START Dataset extract

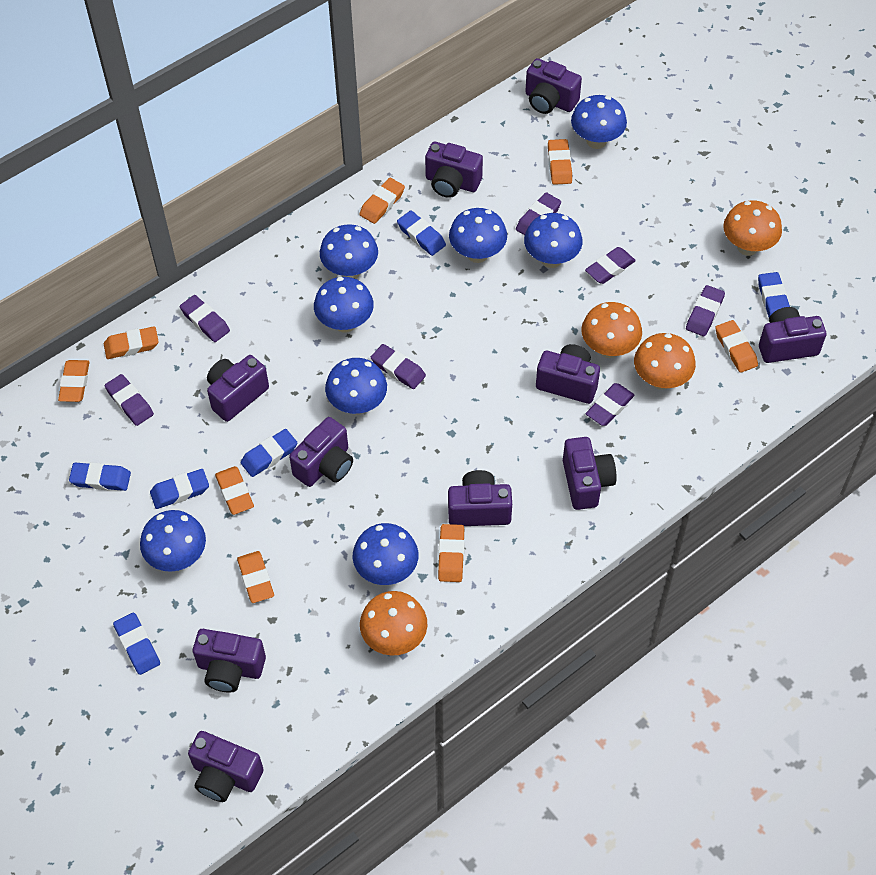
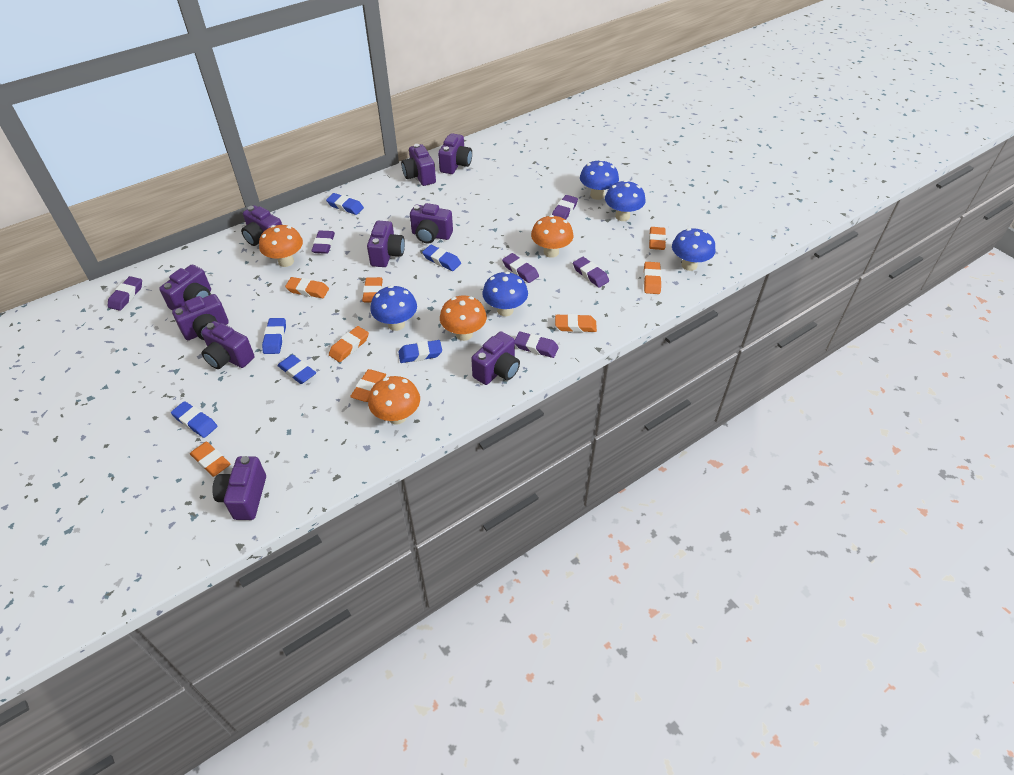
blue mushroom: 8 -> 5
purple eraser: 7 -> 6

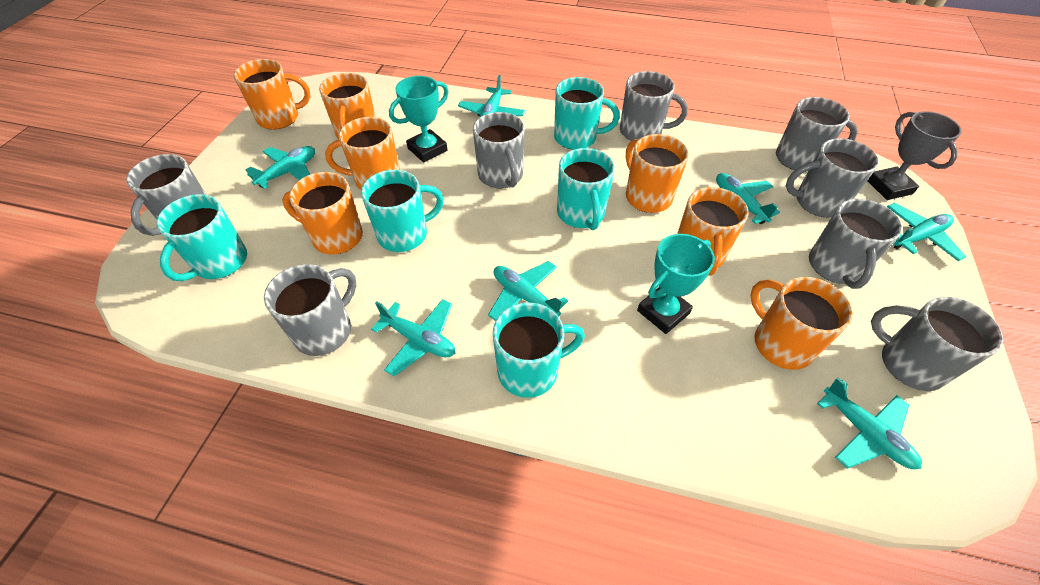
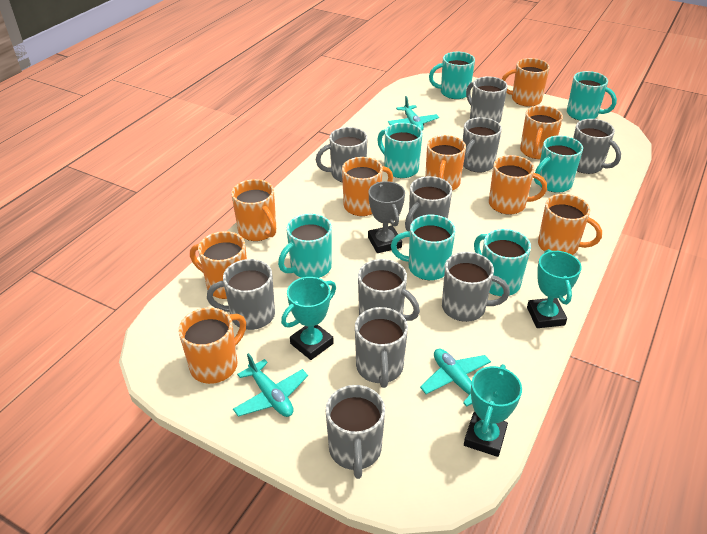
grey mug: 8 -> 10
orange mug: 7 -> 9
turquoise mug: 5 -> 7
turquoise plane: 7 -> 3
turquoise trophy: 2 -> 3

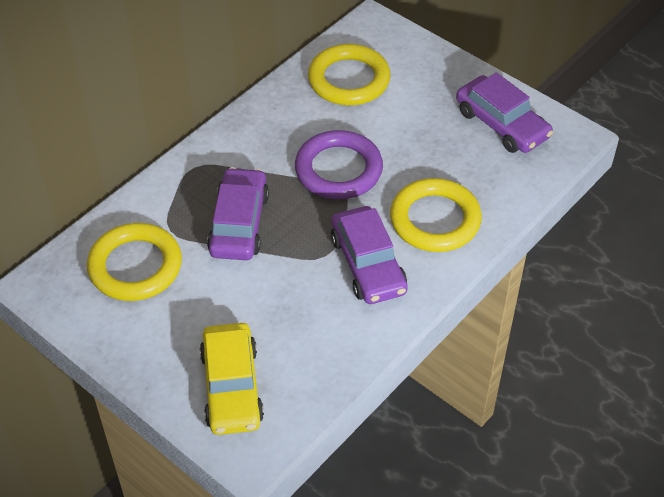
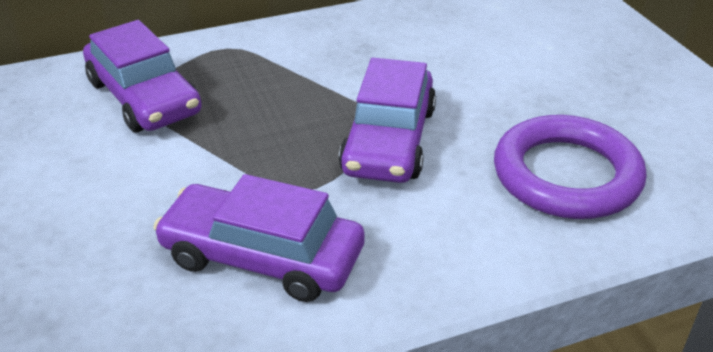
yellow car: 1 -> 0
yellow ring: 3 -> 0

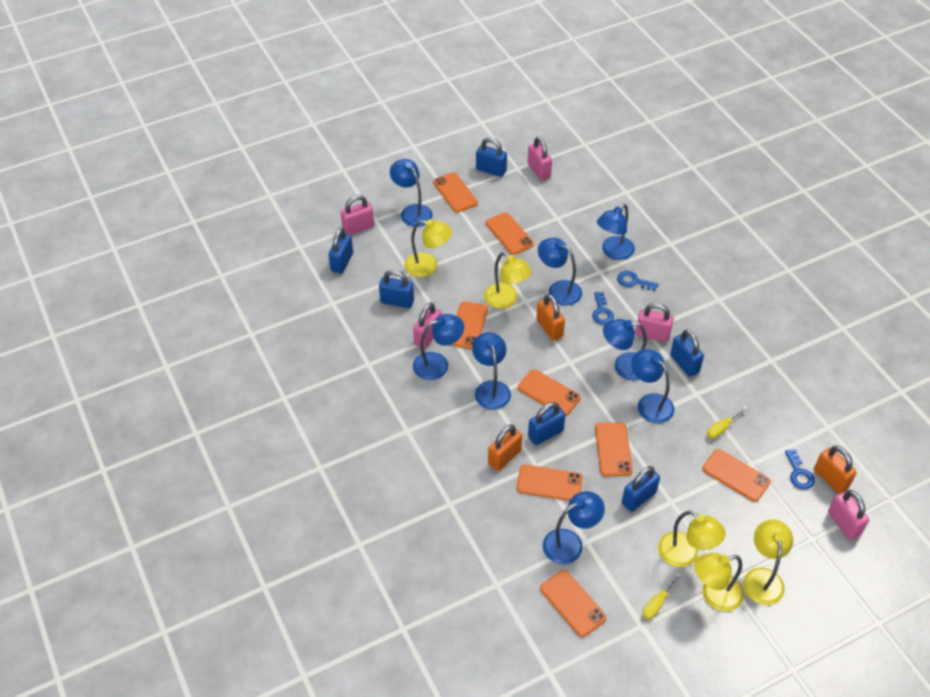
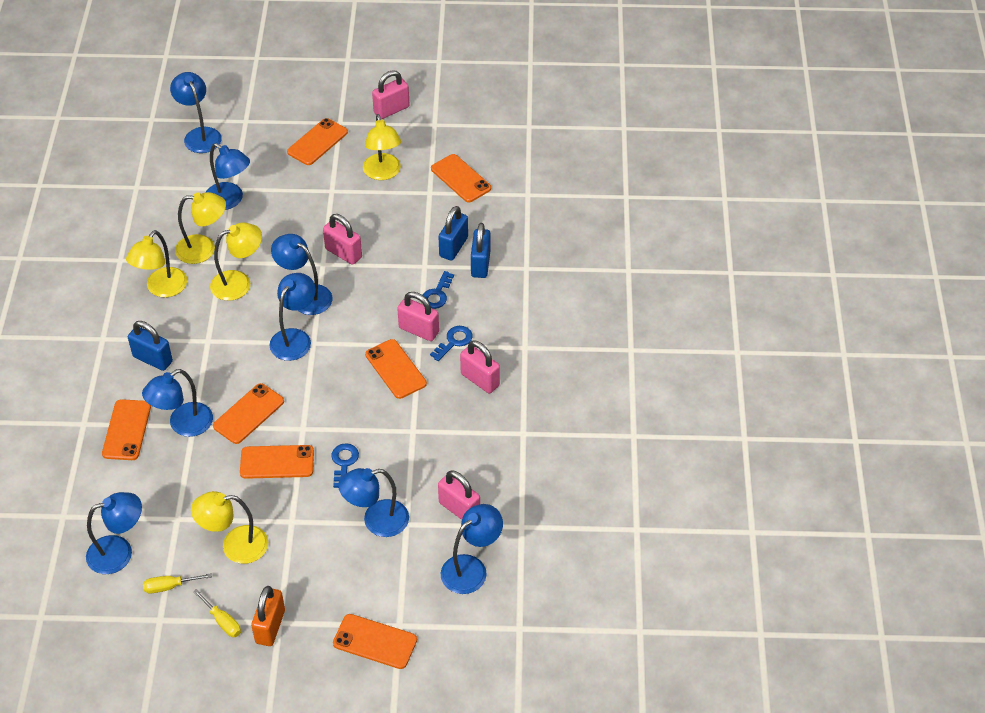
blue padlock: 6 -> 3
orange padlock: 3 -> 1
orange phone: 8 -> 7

END Dataset extract

◆ Problem to work on: Starting with the line that contains "turquoise trophy: 2 -> 3", repeat each line exactly through the last line of the data above, and nothing more; the pictures stay out.

◆ Result of the exercise:
turquoise trophy: 2 -> 3

yellow car: 1 -> 0
yellow ring: 3 -> 0

blue padlock: 6 -> 3
orange padlock: 3 -> 1
orange phone: 8 -> 7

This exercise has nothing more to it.